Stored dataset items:

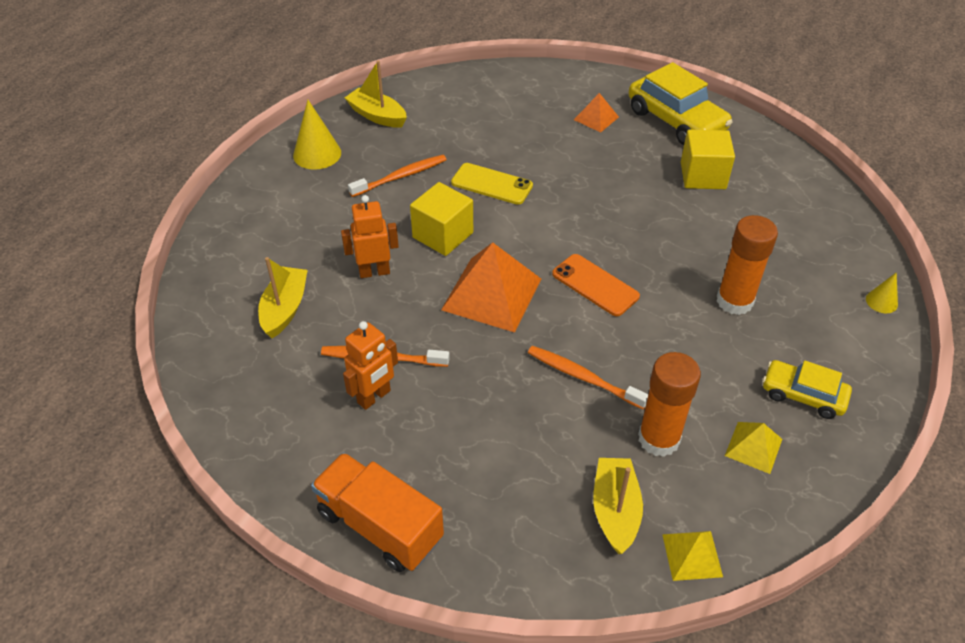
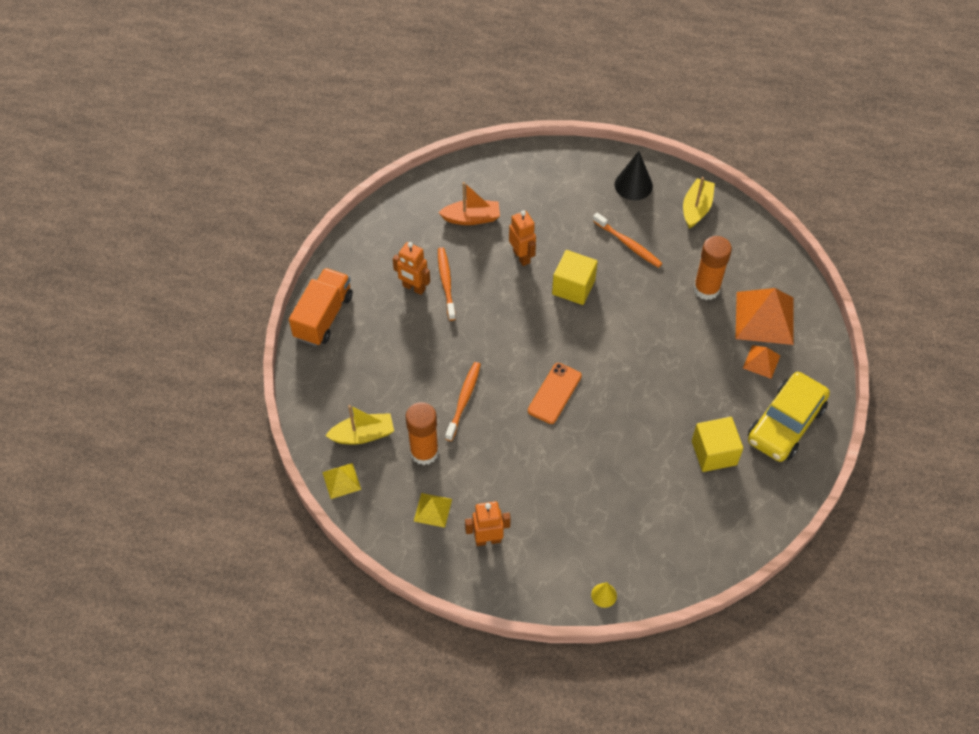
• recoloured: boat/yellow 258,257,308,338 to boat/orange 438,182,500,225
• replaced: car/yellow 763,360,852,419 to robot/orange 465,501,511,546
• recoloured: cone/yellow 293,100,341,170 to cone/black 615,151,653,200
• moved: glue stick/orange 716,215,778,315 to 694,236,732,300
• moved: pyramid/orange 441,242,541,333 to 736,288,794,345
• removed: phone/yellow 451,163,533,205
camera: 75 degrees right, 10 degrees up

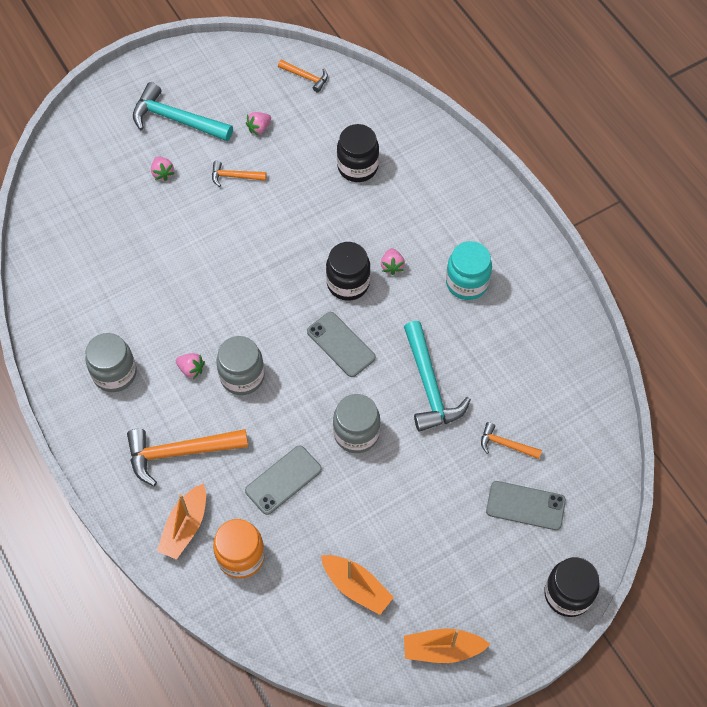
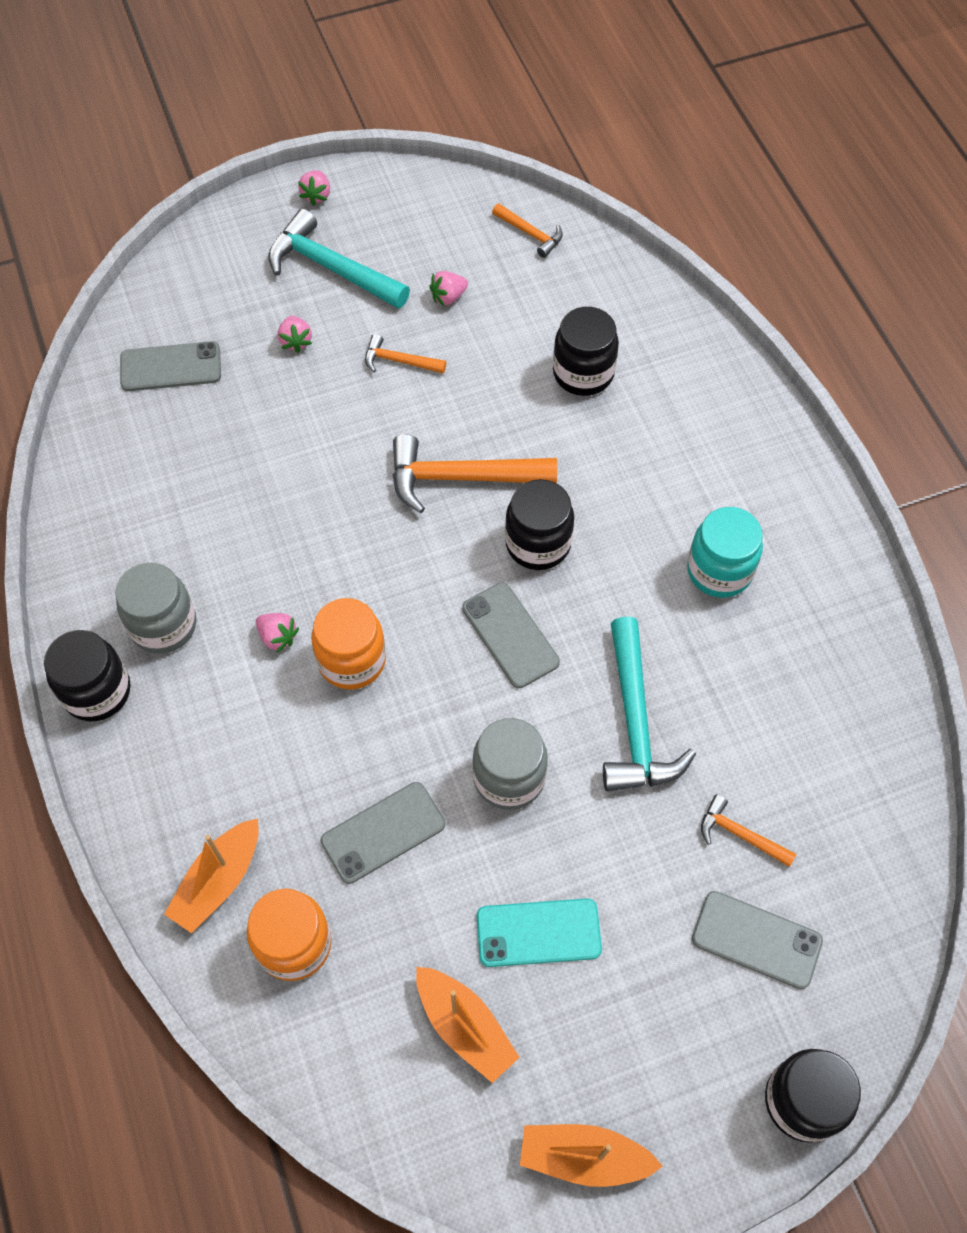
• added: jar/black 44,630,131,721
• added: phone/grey 120,341,221,391
• moved: strawberry/pink 381,248,405,275 to 298,170,330,206
• recoloured: jar/grey 216,336,265,395 to jar/orange 311,598,386,690
• moved: hammer/orange 127,429,248,486 to 393,434,557,513
• added: phone/turquoise 477,898,602,967
camera: 10 degrees right, 0 degrees up

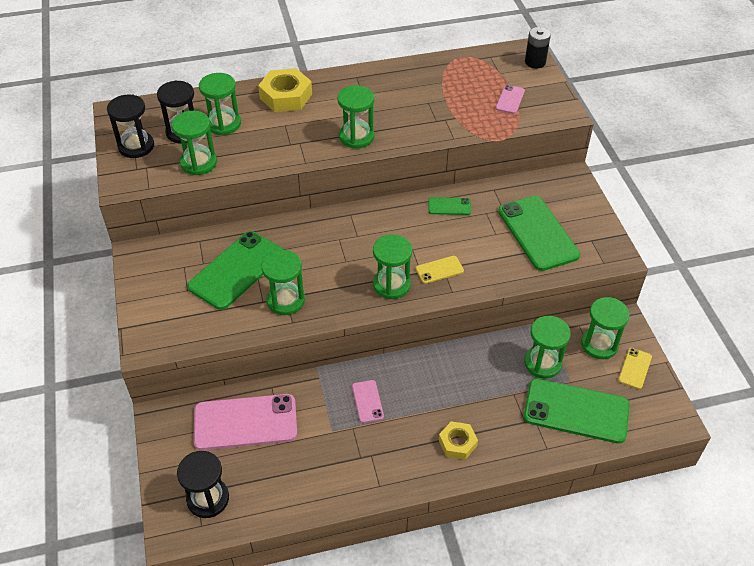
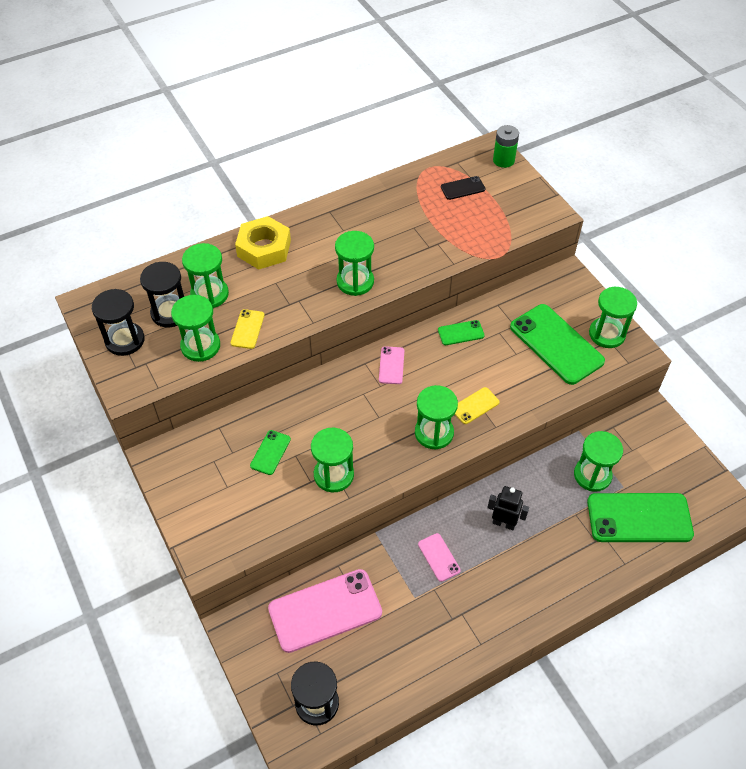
• moved: phone/yellow 618,348,652,389 to 231,309,264,349
• resized: phone/green 187,231,283,310 = 250,430,291,475 x0.47
• moved: phone/pink 496,85,525,114 to 379,346,404,384
• added: phone/black 441,176,486,200
• added: robot/black 487,486,529,530
• recoloured: battery/black 525,27,551,68 to battery/green 493,125,519,168
• moved: hourglass/green 581,297,630,359 to 589,286,637,348
• removed: nut/yellow 439,421,478,460
camera: 15 degrees left, 5 degrees up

> **What you will do**:
All records above must be output exactly as they stand, excluding pictures.

> **Finished task**:
• recoloured: boat/yellow 258,257,308,338 to boat/orange 438,182,500,225
• replaced: car/yellow 763,360,852,419 to robot/orange 465,501,511,546
• recoloured: cone/yellow 293,100,341,170 to cone/black 615,151,653,200
• moved: glue stick/orange 716,215,778,315 to 694,236,732,300
• moved: pyramid/orange 441,242,541,333 to 736,288,794,345
• removed: phone/yellow 451,163,533,205
camera: 75 degrees right, 10 degrees up

• added: jar/black 44,630,131,721
• added: phone/grey 120,341,221,391
• moved: strawberry/pink 381,248,405,275 to 298,170,330,206
• recoloured: jar/grey 216,336,265,395 to jar/orange 311,598,386,690
• moved: hammer/orange 127,429,248,486 to 393,434,557,513
• added: phone/turquoise 477,898,602,967
camera: 10 degrees right, 0 degrees up

• moved: phone/yellow 618,348,652,389 to 231,309,264,349
• resized: phone/green 187,231,283,310 = 250,430,291,475 x0.47
• moved: phone/pink 496,85,525,114 to 379,346,404,384
• added: phone/black 441,176,486,200
• added: robot/black 487,486,529,530
• recoloured: battery/black 525,27,551,68 to battery/green 493,125,519,168
• moved: hourglass/green 581,297,630,359 to 589,286,637,348
• removed: nut/yellow 439,421,478,460
camera: 15 degrees left, 5 degrees up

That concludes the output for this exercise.